## Problem statement
The answer must consist of every line below that holds the word "none".
(Supplied records begins)
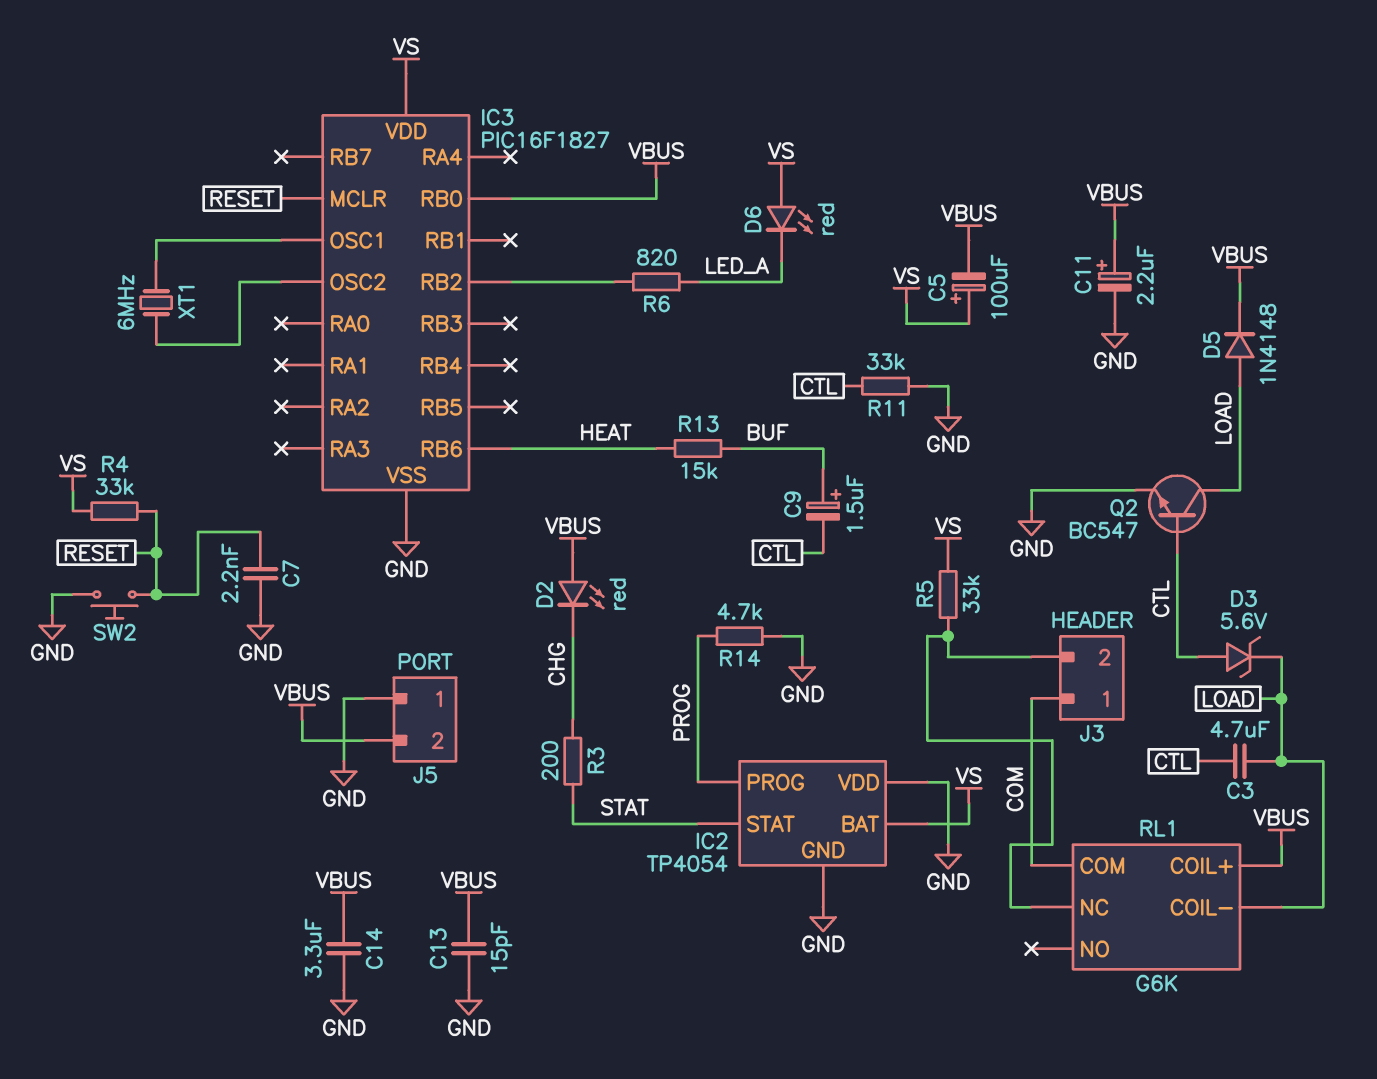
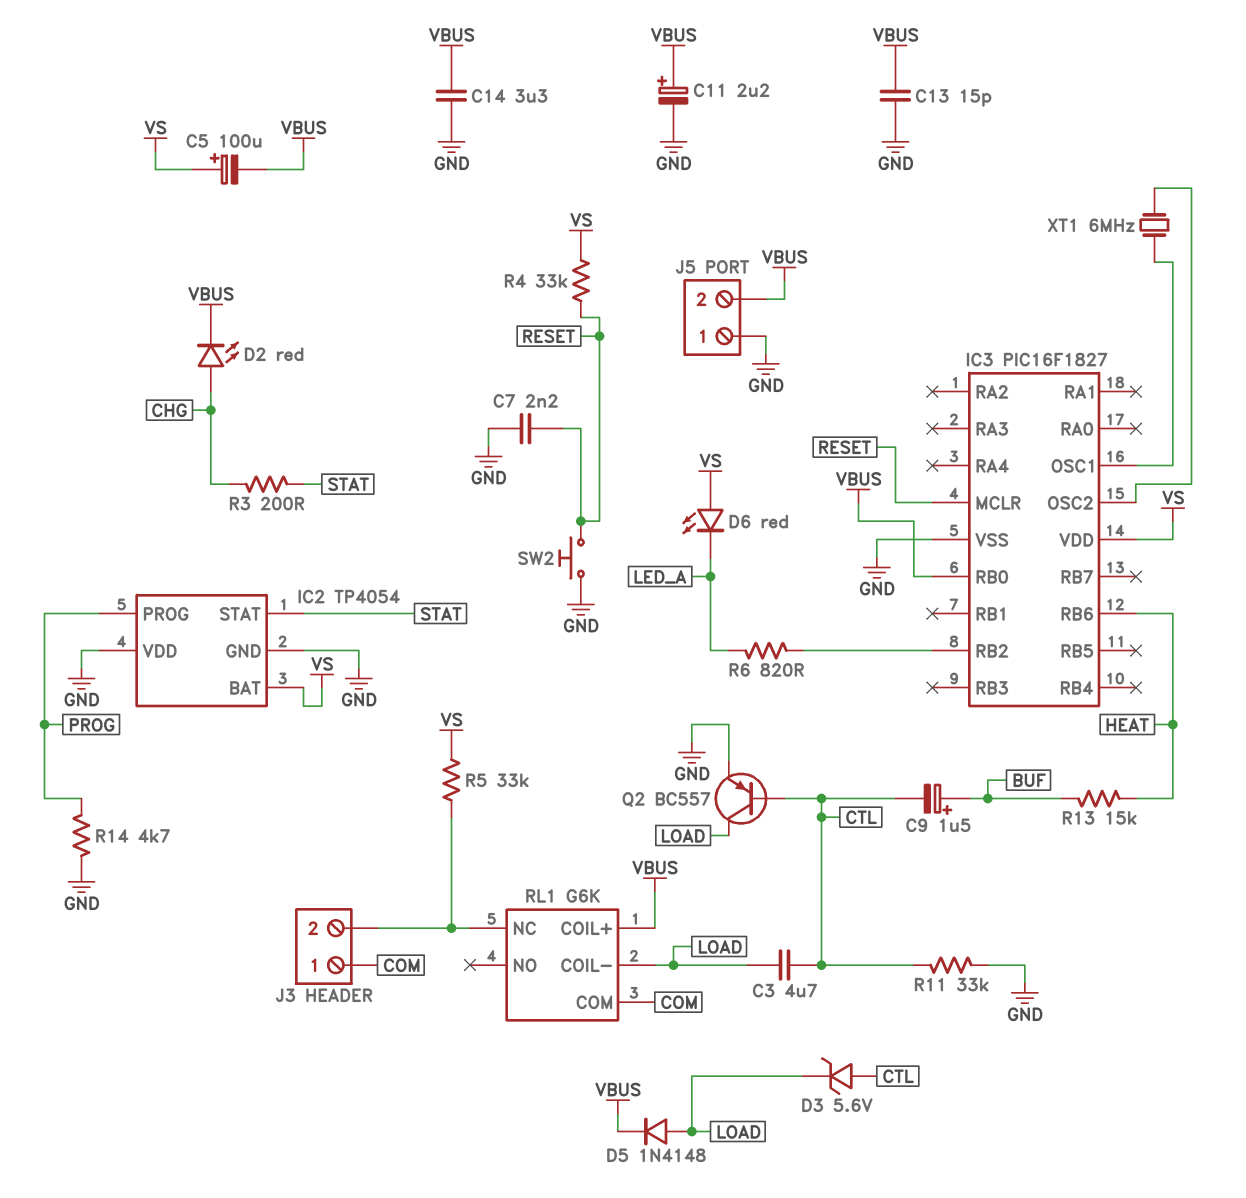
D2: LED red (A VBUS, K CHG) -> LED red (A CHG, K VBUS)
Q2: NPN BC547 (B CTL, C LOAD, E GND) -> PNP BC557 (B CTL, C LOAD, E GND)

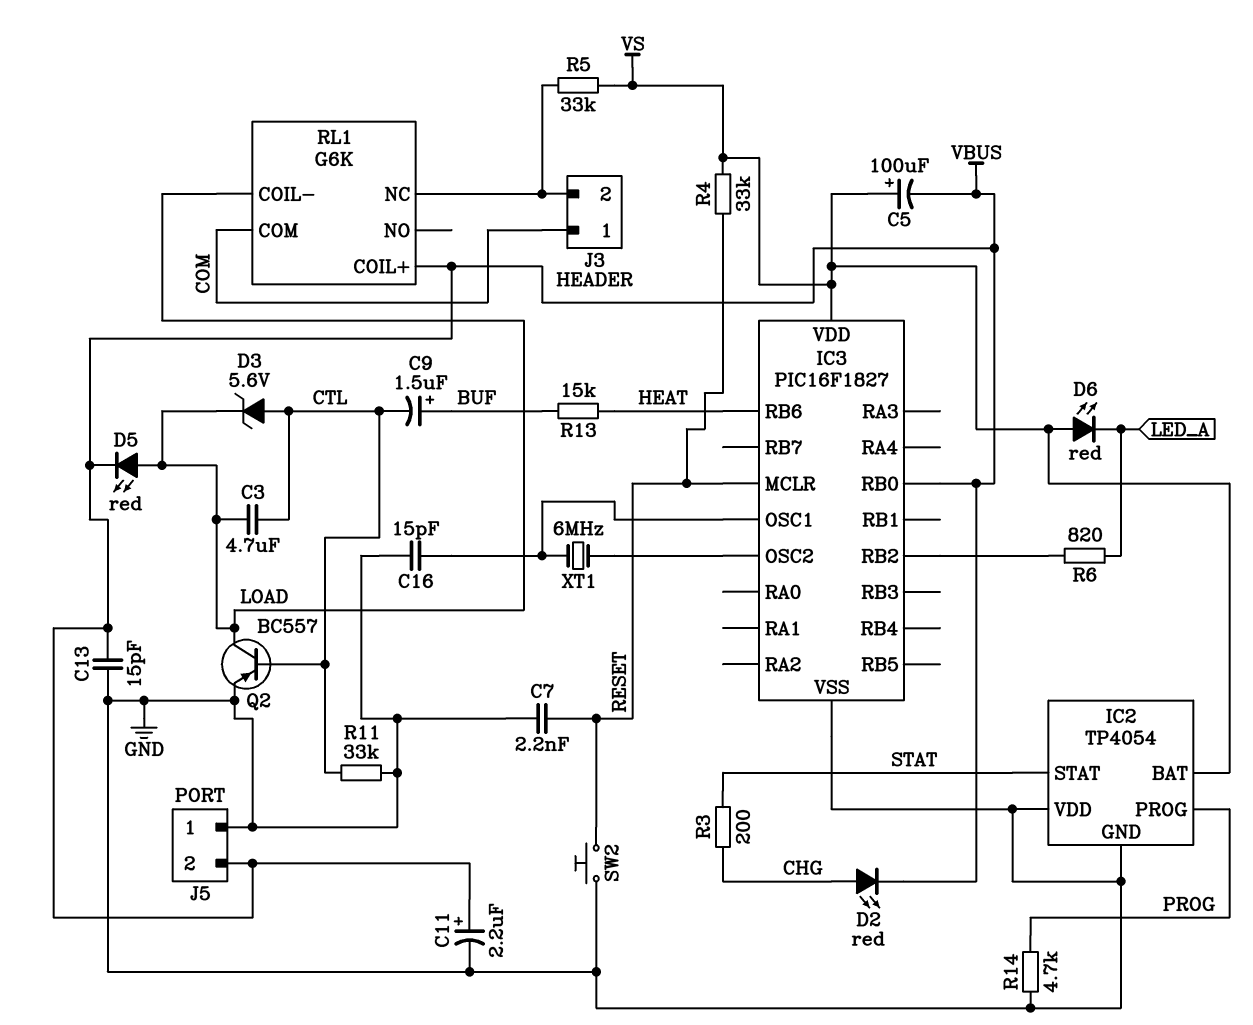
C14: 3.3uF (GND, VBUS) -> none
C16: none -> 15pF (GND, IC3/OSC1)
D5: diode 1N4148 (A LOAD, K VBUS) -> LED red (A LOAD, K VBUS)

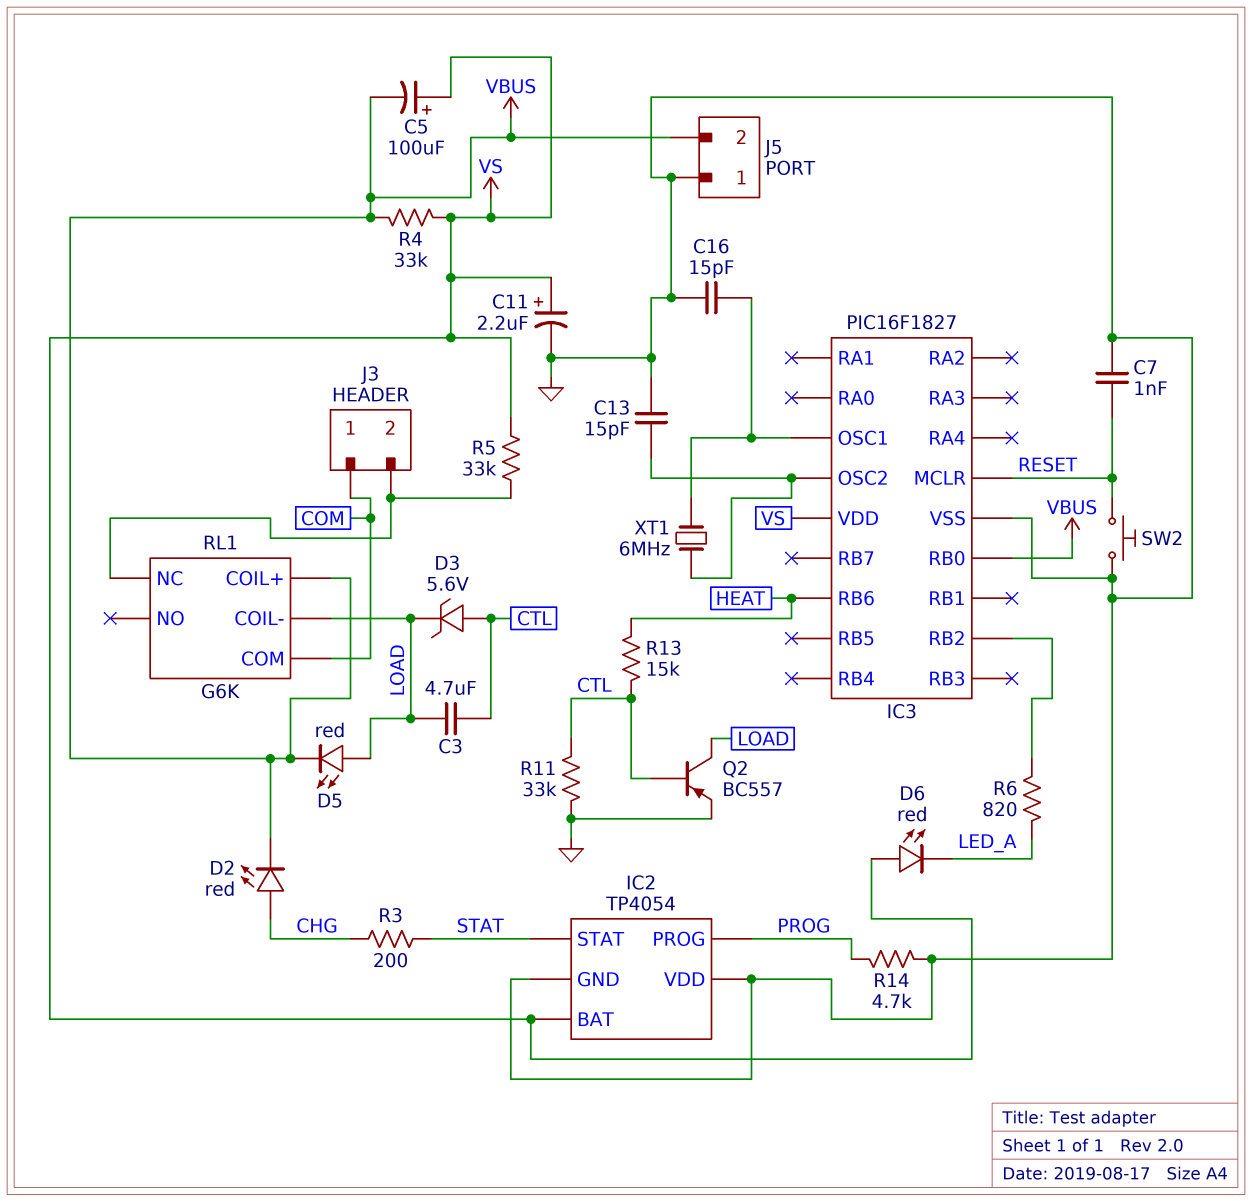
C7: 2.2nF (GND, RESET) -> 1nF (GND, RESET)
C9: 1.5uF (plus BUF, minus CTL) -> none
C11: 2.2uF (plus VBUS, minus GND) -> 2.2uF (plus VS, minus GND)
C13: 15pF (GND, VBUS) -> 15pF (GND, IC3/OSC2)
R4: 33k (RESET, VS) -> 33k (VBUS, VS)
R13: 15k (BUF, HEAT) -> 15k (CTL, HEAT)

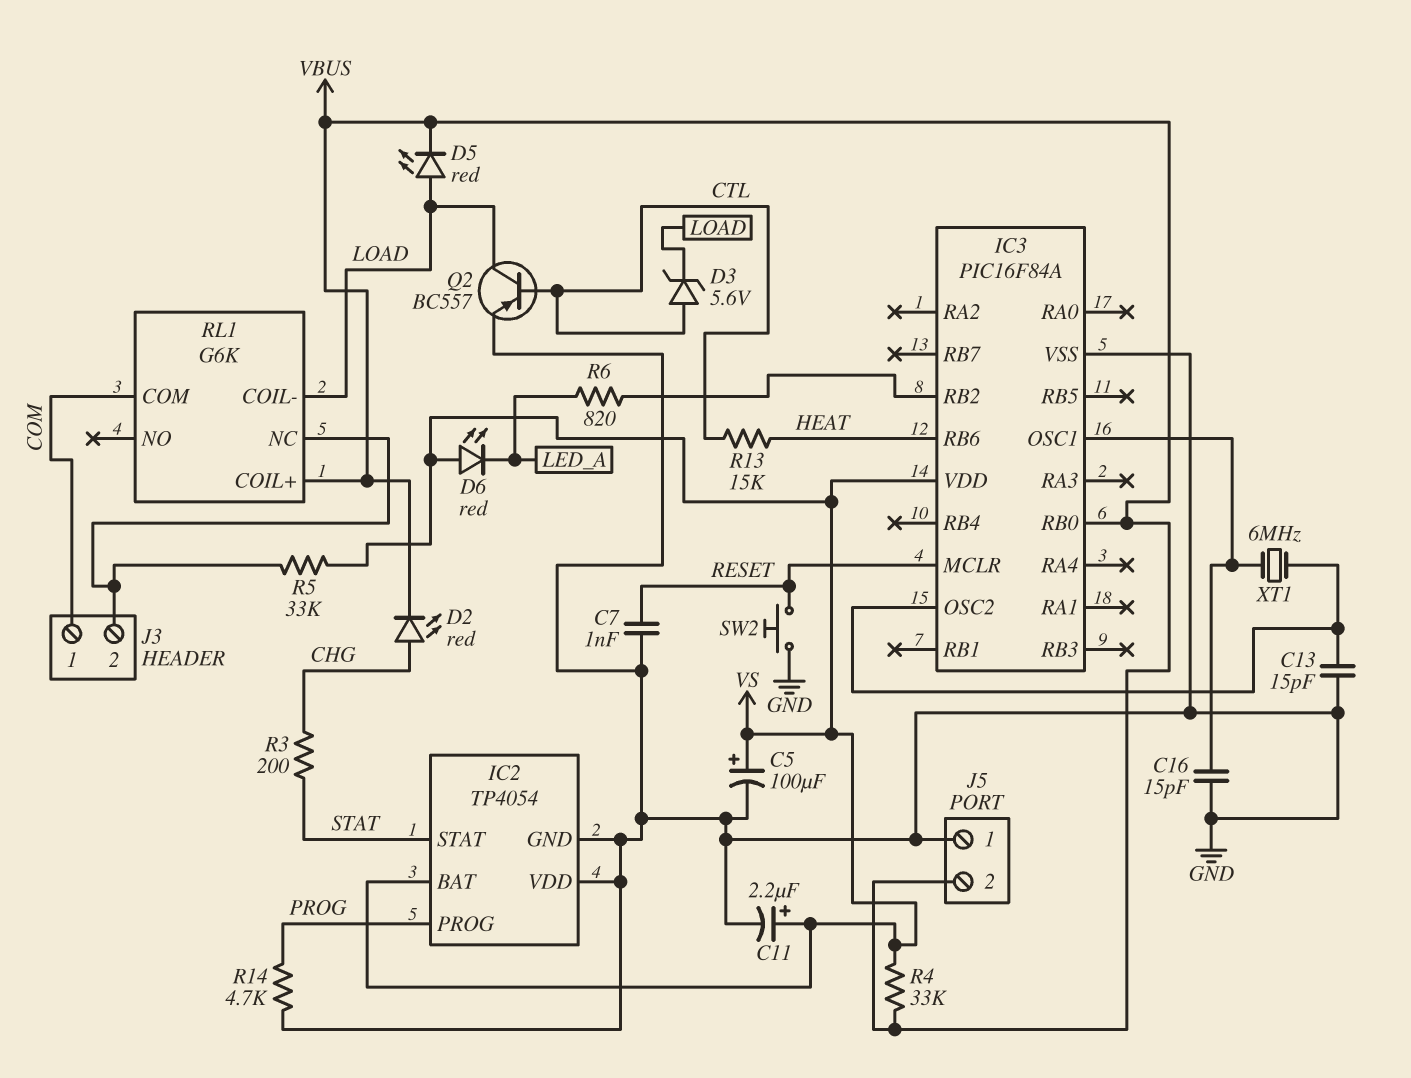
C3: 4.7uF (CTL, LOAD) -> none
C5: 100uF (plus VS, minus VBUS) -> 100uF (plus VS, minus GND)
IC3: PIC16F1827 -> PIC16F84A
R11: 33k (CTL, GND) -> none

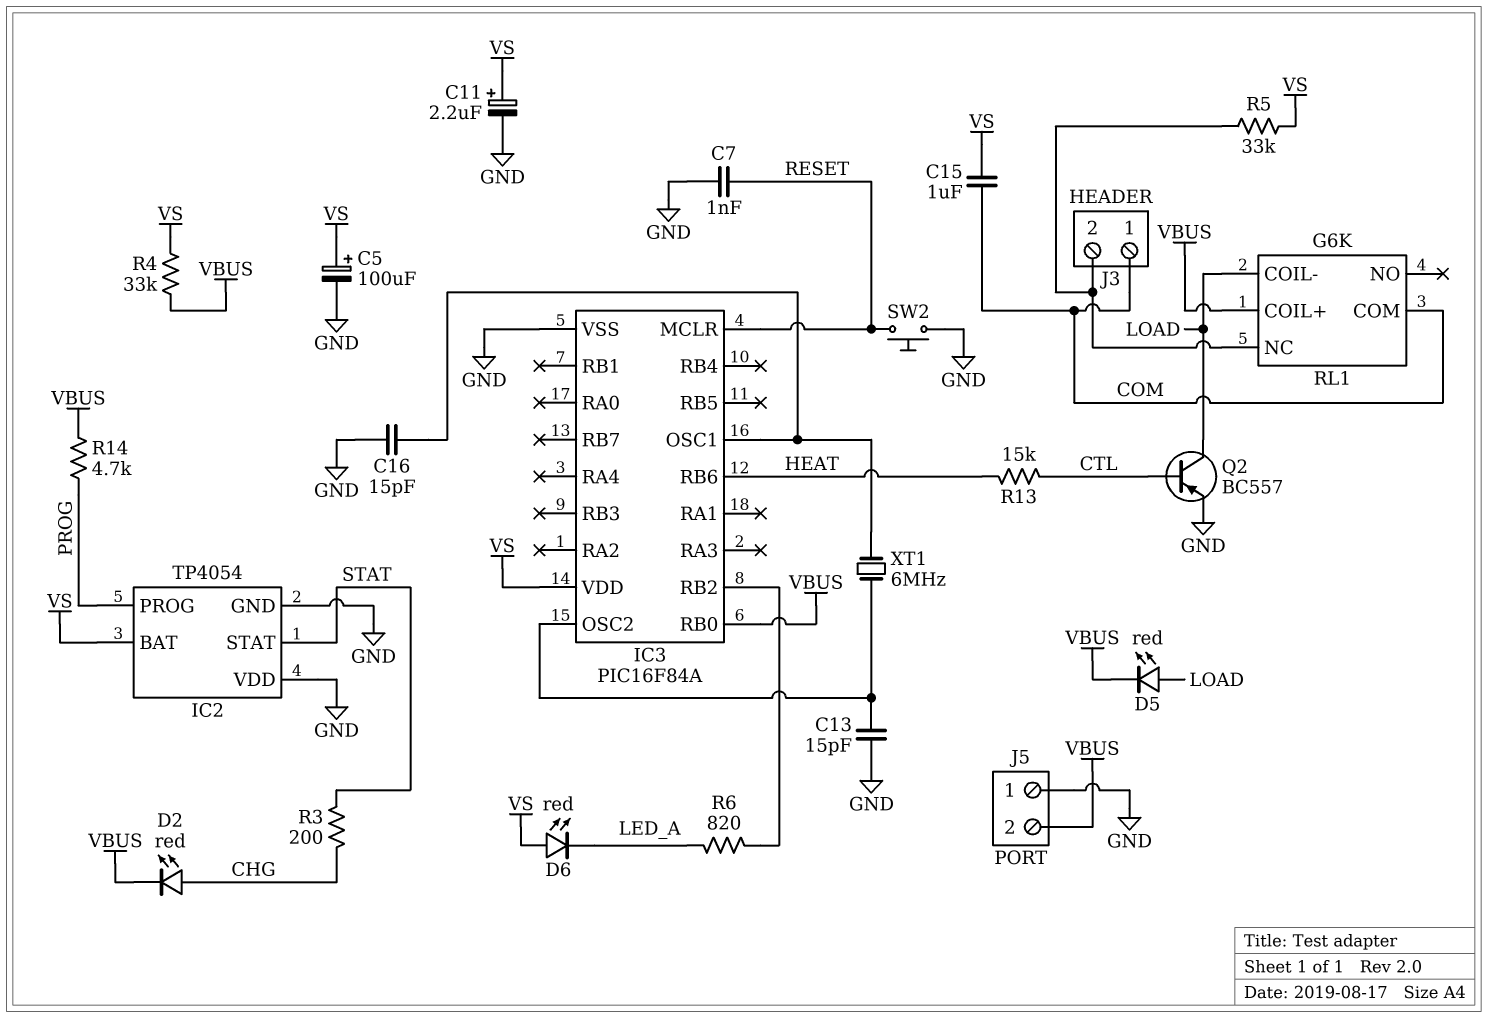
C15: none -> 1uF (COM, VS)
D3: zener 5.6V (A CTL, K LOAD) -> none
R14: 4.7k (GND, PROG) -> 4.7k (PROG, VBUS)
(Supplied records ends)
## Exercise response
C14: 3.3uF (GND, VBUS) -> none
C16: none -> 15pF (GND, IC3/OSC1)
C9: 1.5uF (plus BUF, minus CTL) -> none
C3: 4.7uF (CTL, LOAD) -> none
R11: 33k (CTL, GND) -> none
C15: none -> 1uF (COM, VS)
D3: zener 5.6V (A CTL, K LOAD) -> none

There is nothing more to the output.